== Action item ==
Whenever a line below includes the word "diode", copy that line.

(Beginning of Records provided)

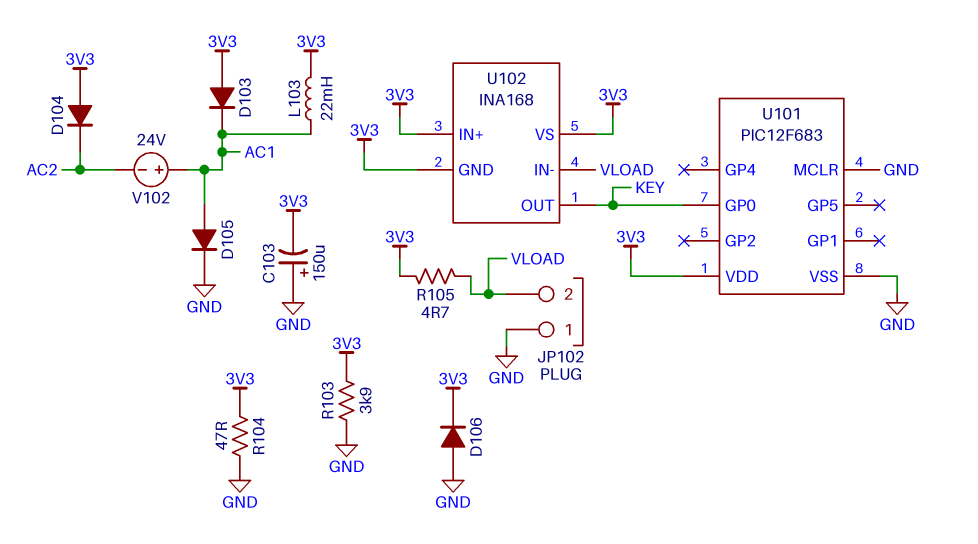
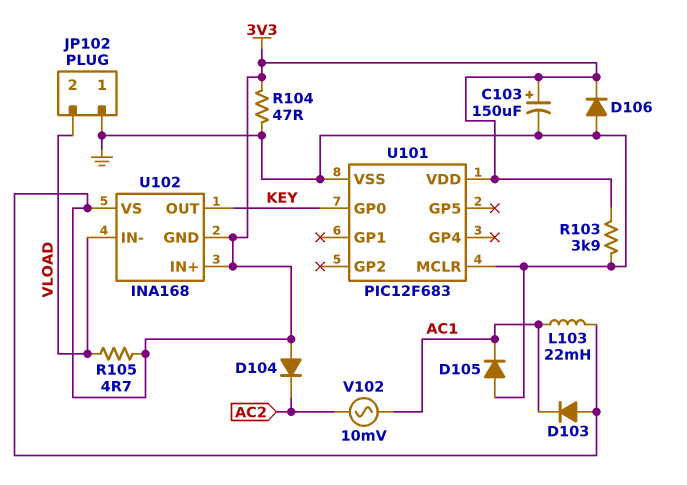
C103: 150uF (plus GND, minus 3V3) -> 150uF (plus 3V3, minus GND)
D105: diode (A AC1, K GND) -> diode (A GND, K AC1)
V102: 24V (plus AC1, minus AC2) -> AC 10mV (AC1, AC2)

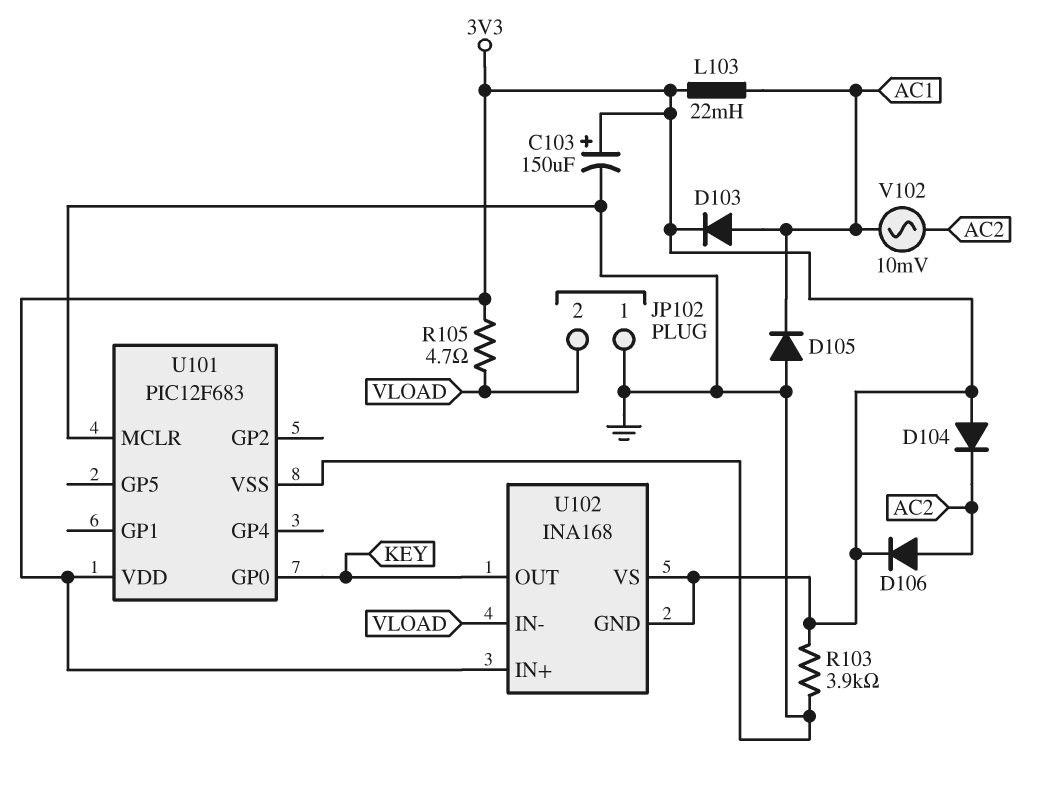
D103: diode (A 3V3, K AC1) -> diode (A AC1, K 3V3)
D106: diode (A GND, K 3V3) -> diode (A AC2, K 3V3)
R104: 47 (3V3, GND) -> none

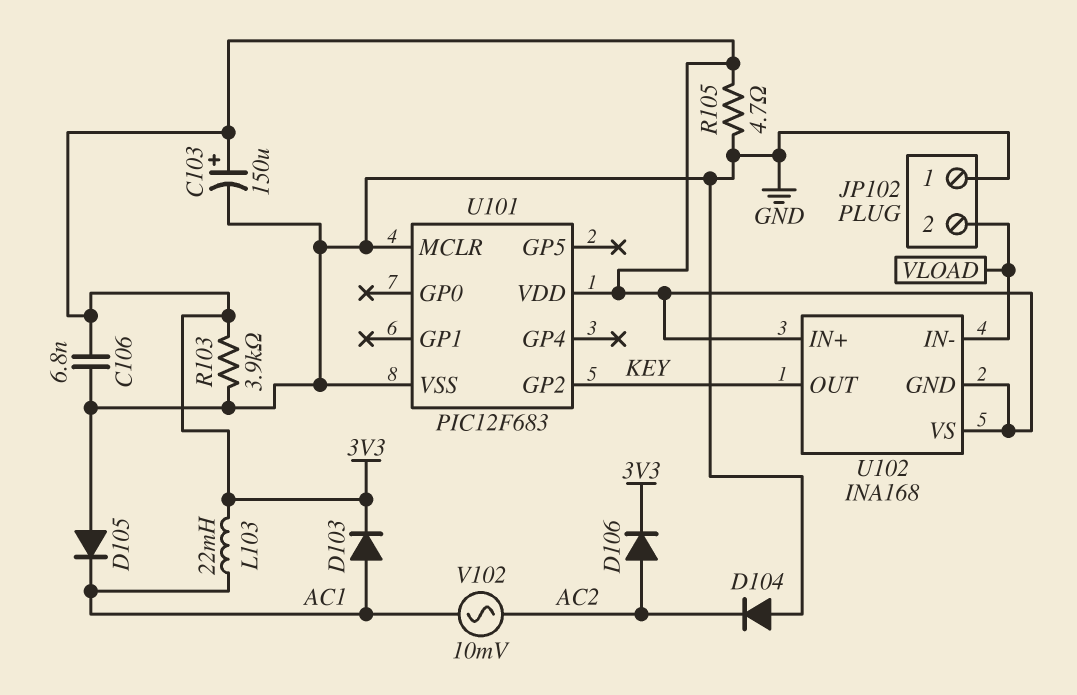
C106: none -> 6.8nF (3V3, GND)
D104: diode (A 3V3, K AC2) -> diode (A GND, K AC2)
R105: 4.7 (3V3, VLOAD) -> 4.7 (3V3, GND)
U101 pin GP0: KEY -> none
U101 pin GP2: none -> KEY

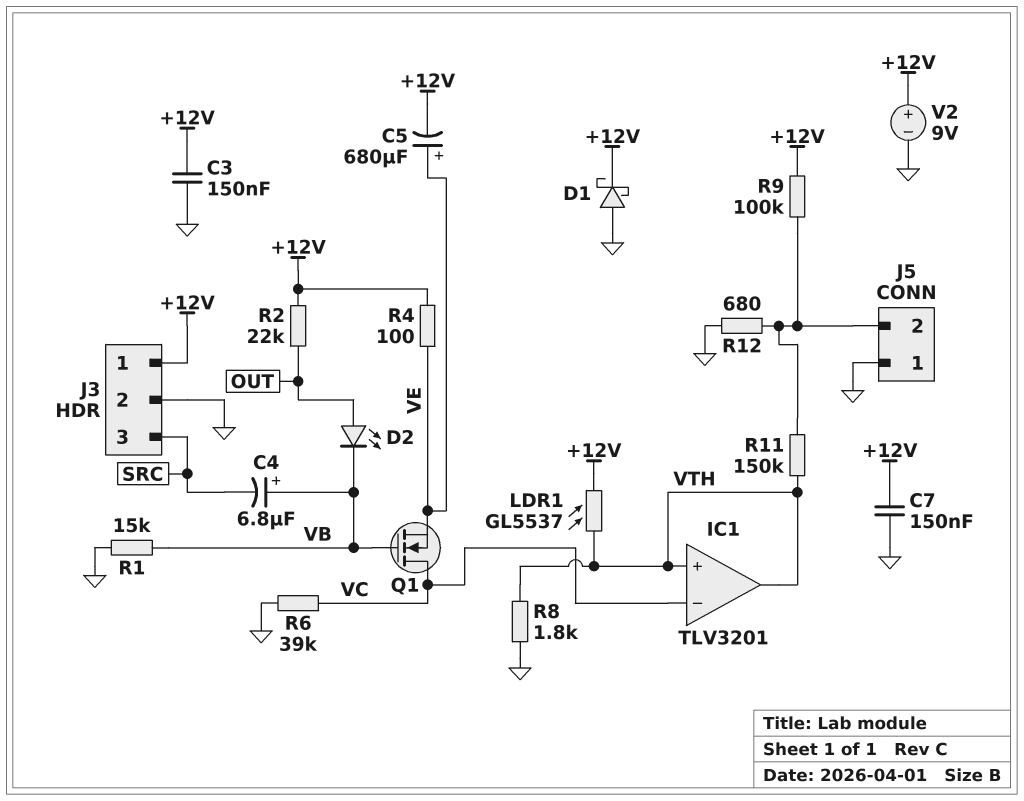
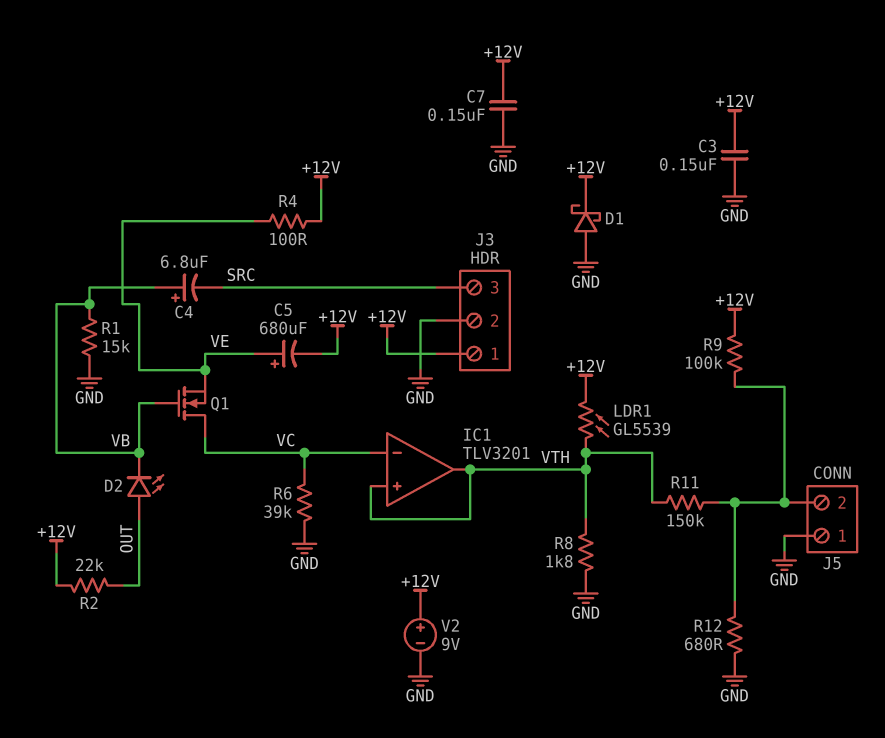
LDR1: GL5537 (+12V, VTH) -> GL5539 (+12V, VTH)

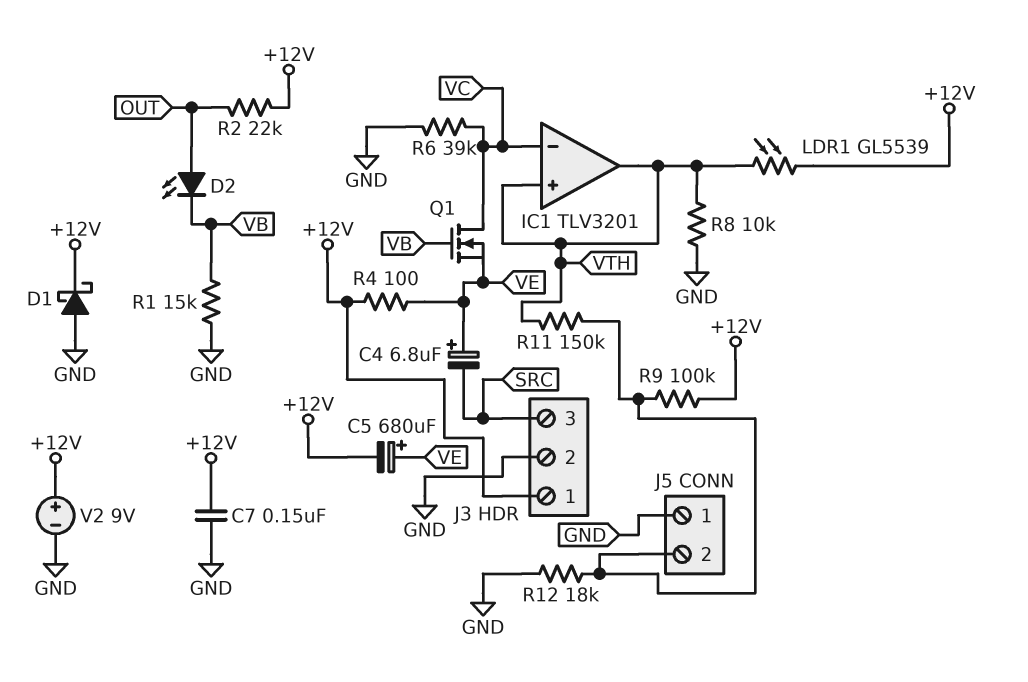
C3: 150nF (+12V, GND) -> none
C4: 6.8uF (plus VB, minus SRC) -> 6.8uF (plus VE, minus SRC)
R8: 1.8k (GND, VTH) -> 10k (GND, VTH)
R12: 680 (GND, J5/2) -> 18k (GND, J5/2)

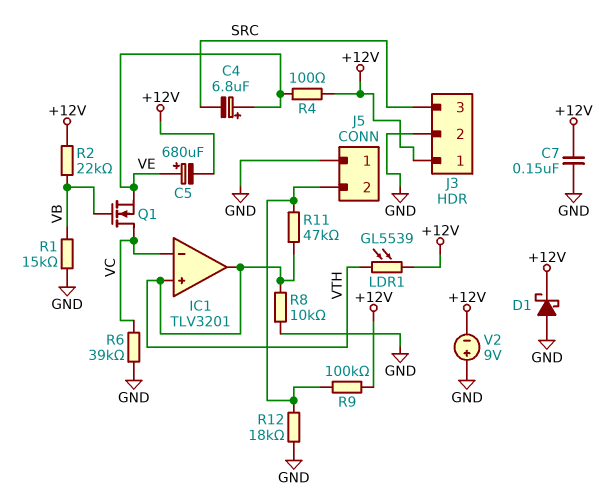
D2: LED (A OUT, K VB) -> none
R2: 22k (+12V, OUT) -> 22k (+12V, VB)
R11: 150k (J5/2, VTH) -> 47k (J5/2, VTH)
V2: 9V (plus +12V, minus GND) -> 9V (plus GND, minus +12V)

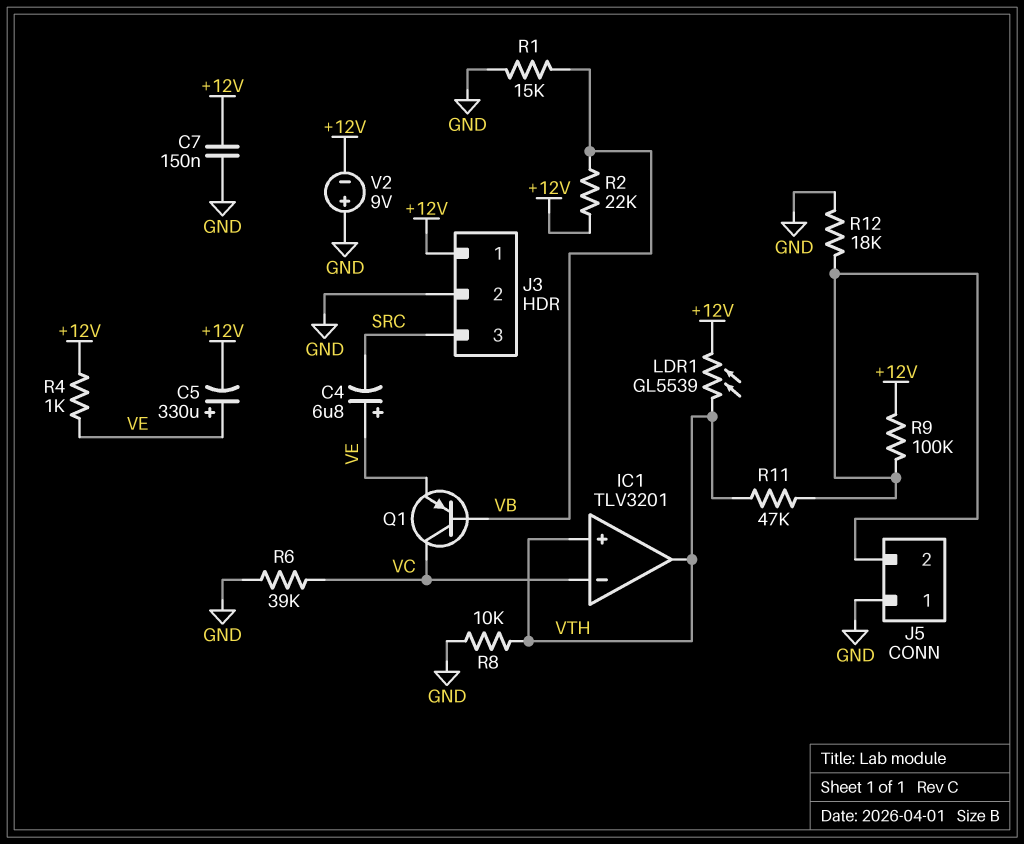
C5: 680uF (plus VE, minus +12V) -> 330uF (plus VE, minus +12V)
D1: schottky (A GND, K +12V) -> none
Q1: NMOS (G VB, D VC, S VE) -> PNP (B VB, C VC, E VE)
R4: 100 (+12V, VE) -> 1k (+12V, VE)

(End of Records provided)

== The completed task ==
D105: diode (A AC1, K GND) -> diode (A GND, K AC1)
D103: diode (A 3V3, K AC1) -> diode (A AC1, K 3V3)
D106: diode (A GND, K 3V3) -> diode (A AC2, K 3V3)
D104: diode (A 3V3, K AC2) -> diode (A GND, K AC2)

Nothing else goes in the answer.